**ASSIGNED TASK:** Where a line of the entries holds the string "cross", copy that line.

|---|

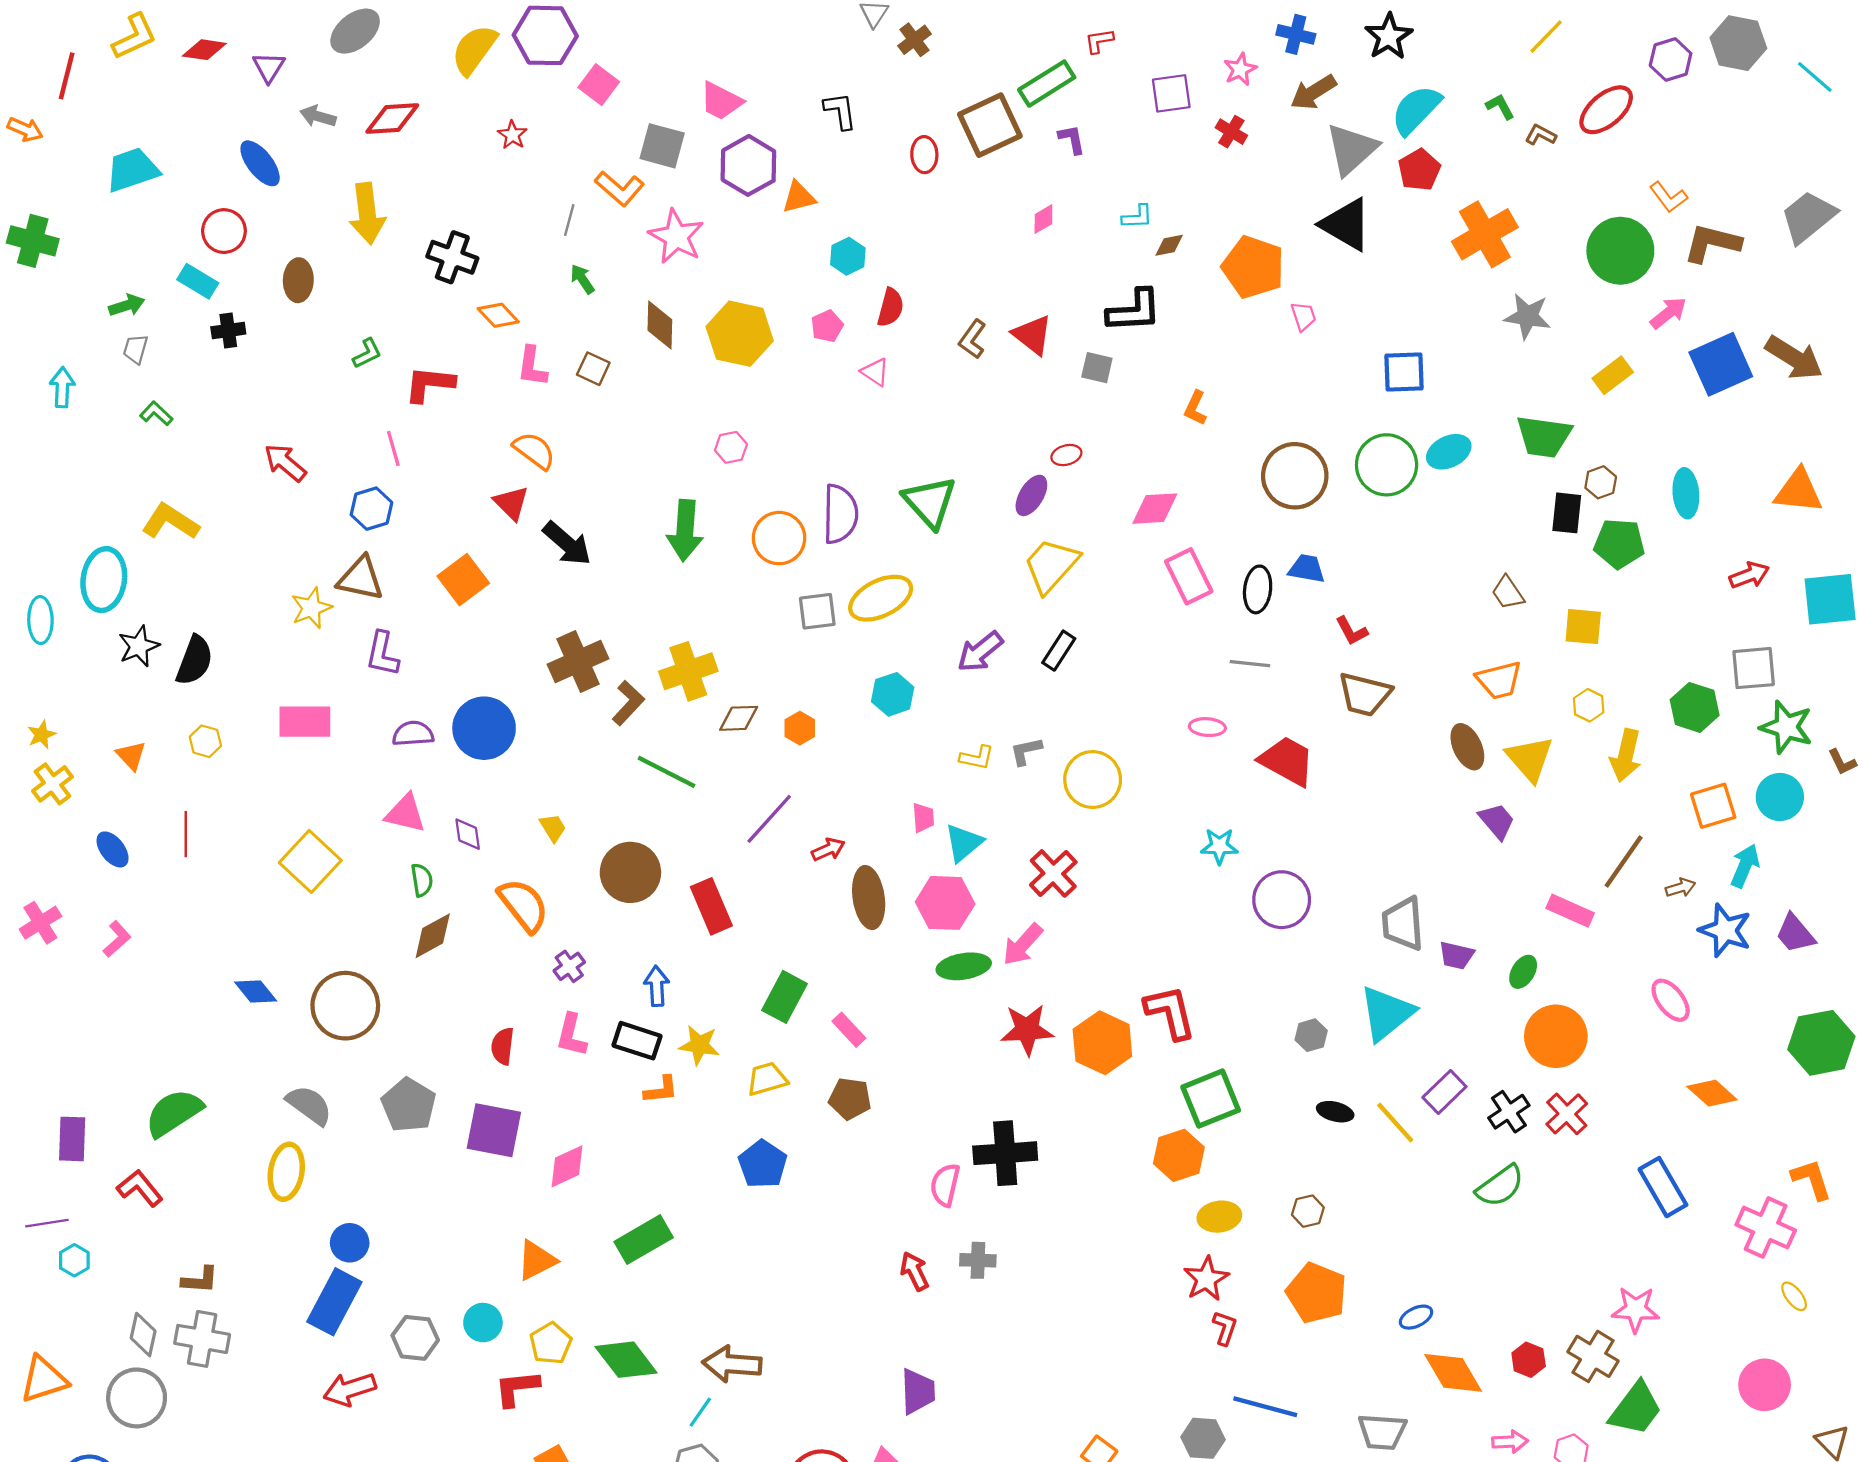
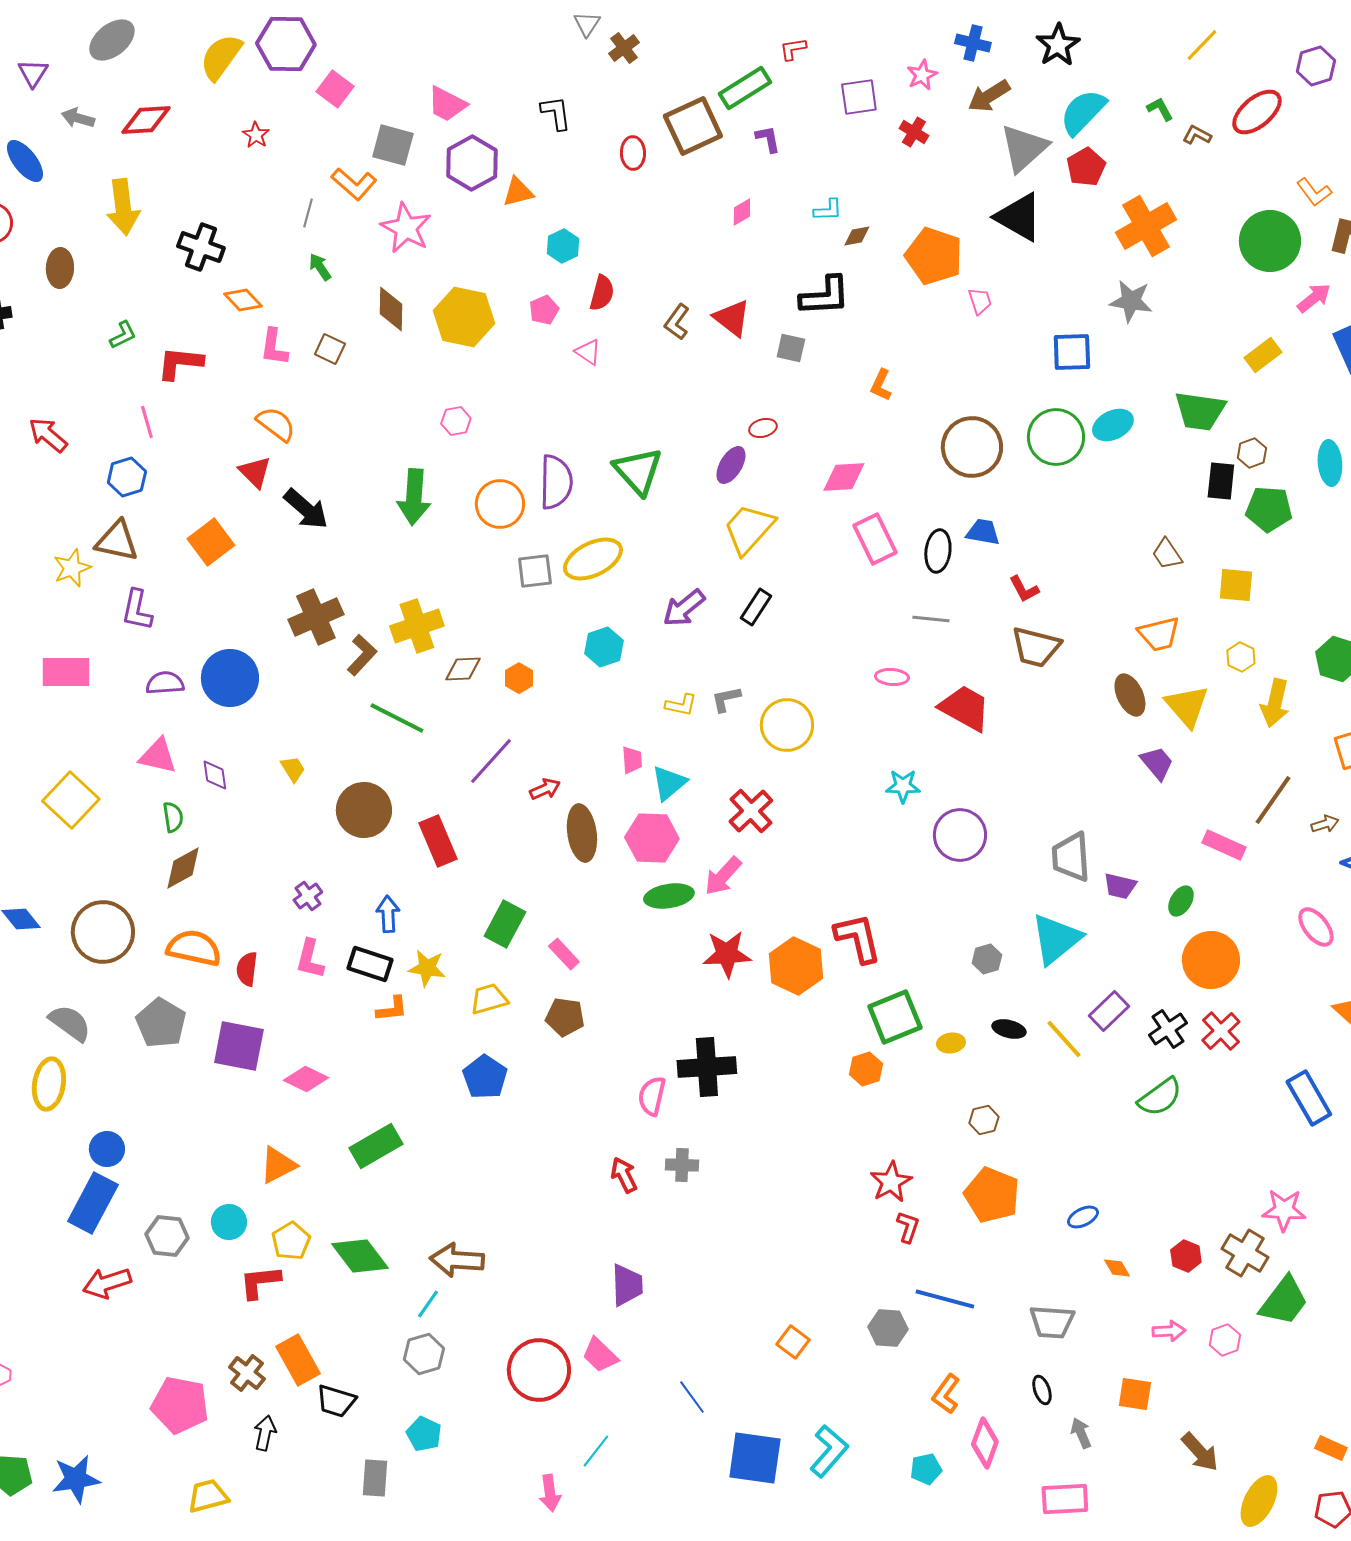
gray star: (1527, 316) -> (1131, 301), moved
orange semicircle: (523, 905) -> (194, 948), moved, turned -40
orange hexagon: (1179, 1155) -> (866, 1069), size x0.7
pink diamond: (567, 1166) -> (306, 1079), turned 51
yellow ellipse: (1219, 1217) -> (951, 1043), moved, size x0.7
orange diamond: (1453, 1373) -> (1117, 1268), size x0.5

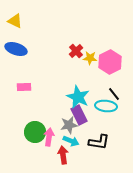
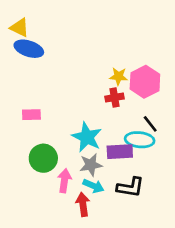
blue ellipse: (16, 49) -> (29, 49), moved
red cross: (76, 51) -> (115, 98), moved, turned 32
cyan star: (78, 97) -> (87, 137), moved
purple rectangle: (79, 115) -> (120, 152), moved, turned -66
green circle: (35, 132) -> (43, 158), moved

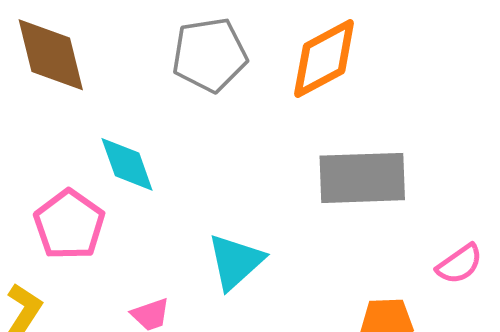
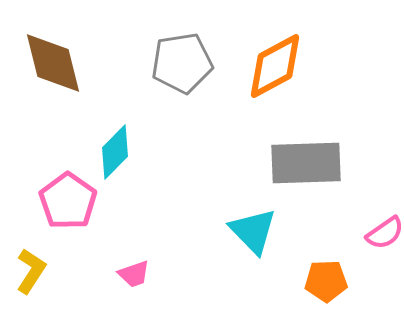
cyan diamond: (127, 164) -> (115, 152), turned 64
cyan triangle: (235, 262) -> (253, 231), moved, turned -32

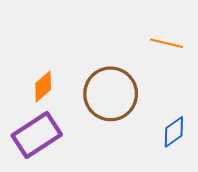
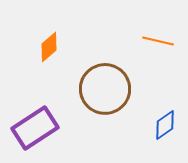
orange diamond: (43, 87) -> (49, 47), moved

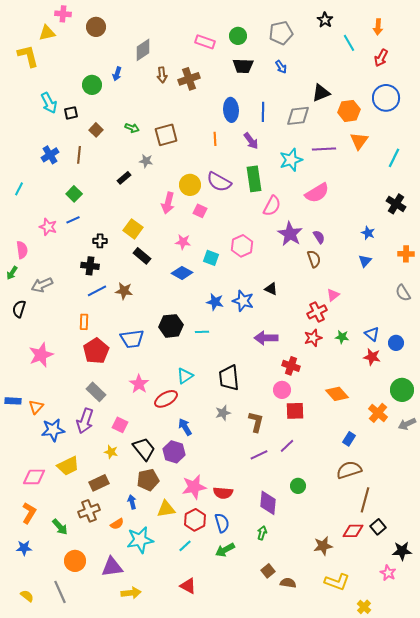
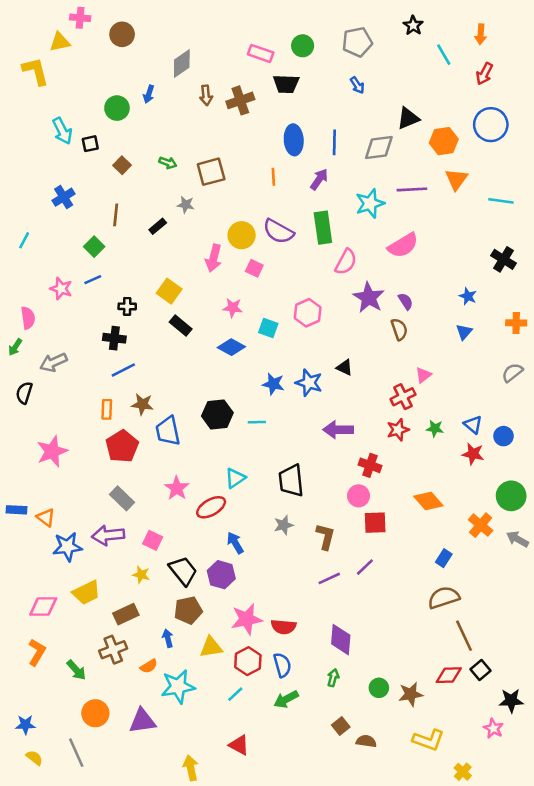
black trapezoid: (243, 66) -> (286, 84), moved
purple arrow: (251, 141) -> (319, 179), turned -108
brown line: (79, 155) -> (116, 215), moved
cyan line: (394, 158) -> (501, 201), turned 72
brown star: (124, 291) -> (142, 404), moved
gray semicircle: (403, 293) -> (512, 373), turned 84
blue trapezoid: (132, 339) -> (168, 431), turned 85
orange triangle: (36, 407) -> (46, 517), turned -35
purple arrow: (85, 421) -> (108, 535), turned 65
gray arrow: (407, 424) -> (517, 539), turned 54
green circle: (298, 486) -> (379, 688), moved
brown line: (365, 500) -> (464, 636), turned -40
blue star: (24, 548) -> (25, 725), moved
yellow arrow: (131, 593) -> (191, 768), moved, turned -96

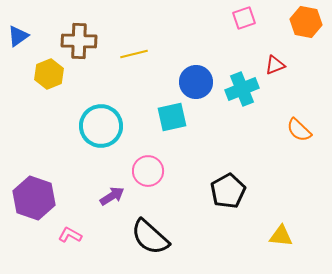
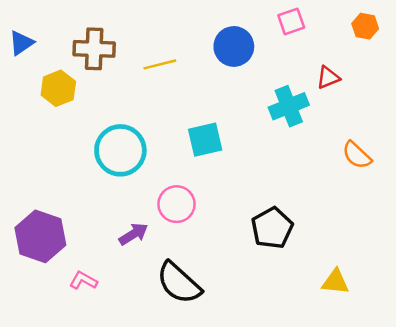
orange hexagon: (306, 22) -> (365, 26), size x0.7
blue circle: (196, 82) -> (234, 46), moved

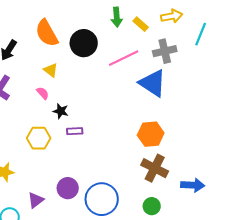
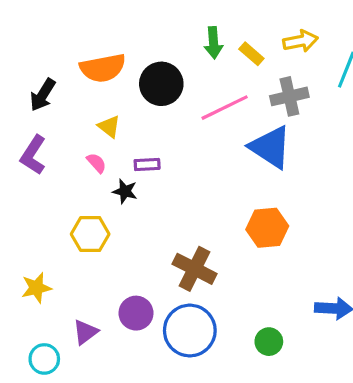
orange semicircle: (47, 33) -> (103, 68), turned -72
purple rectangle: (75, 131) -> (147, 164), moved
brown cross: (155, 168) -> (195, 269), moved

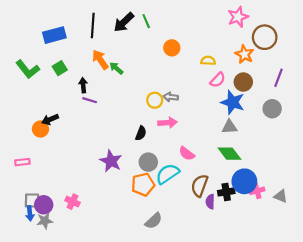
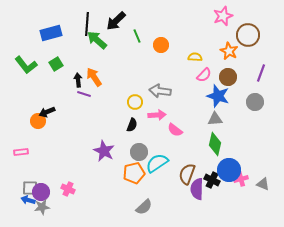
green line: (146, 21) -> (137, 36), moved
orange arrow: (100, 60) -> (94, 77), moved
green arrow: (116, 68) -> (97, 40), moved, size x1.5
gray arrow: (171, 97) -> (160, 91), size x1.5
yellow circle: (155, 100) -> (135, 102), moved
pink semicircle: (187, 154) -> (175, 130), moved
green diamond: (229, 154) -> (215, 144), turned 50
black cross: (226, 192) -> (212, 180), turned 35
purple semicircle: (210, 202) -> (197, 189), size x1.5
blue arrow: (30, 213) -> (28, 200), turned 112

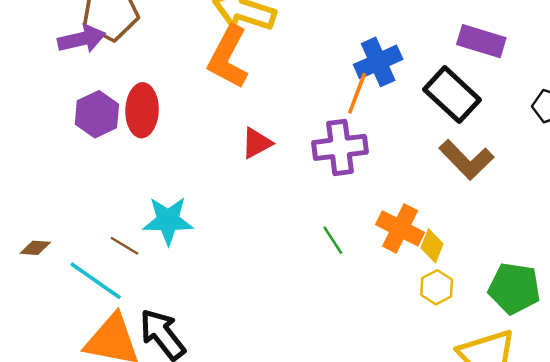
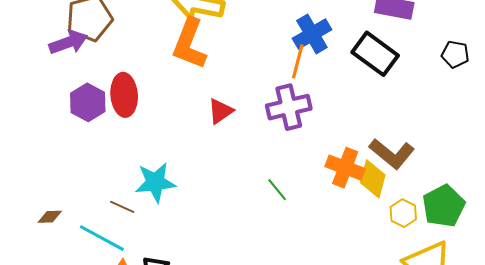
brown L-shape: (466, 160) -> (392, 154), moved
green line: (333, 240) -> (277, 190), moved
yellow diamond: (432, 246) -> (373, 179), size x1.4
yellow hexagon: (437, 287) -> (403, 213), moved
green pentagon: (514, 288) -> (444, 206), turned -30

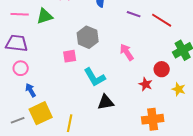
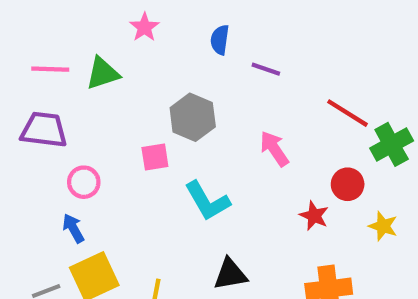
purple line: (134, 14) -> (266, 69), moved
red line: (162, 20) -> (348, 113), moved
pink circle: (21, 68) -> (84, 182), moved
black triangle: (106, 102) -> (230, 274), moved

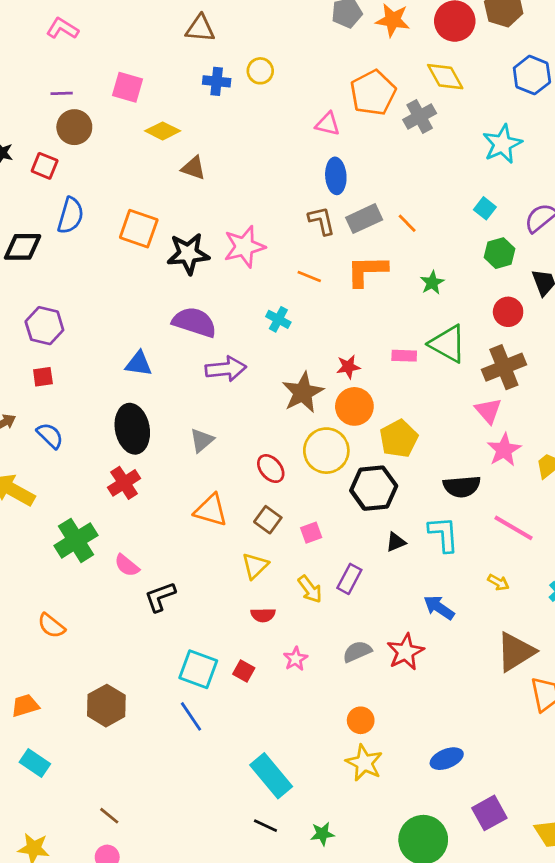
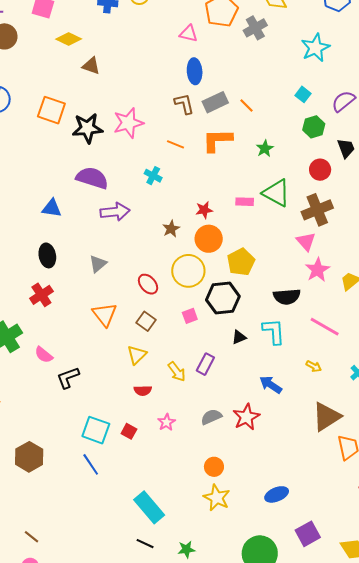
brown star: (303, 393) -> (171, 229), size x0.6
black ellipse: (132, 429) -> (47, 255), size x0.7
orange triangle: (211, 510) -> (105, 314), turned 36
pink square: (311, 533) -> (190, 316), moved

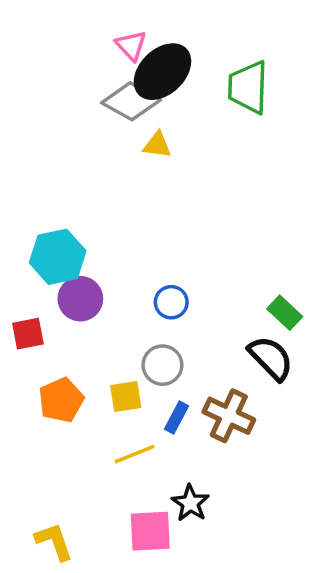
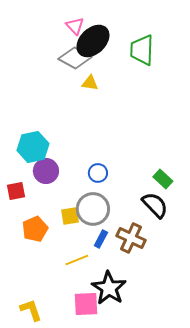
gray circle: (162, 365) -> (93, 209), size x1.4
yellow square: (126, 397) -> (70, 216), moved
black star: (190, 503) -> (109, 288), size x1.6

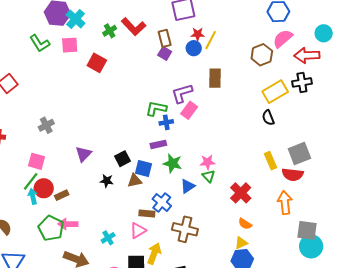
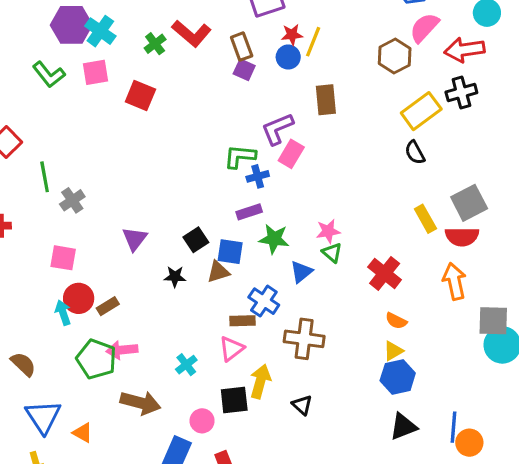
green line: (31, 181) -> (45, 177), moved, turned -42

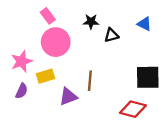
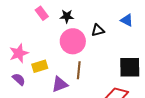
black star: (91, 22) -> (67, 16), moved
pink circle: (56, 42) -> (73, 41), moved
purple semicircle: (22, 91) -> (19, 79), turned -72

|---|

**TASK SOLUTION:**
red cross: (76, 51) -> (115, 98), moved, turned 32
brown cross: (155, 168) -> (195, 269), moved
black cross: (226, 192) -> (212, 180), turned 35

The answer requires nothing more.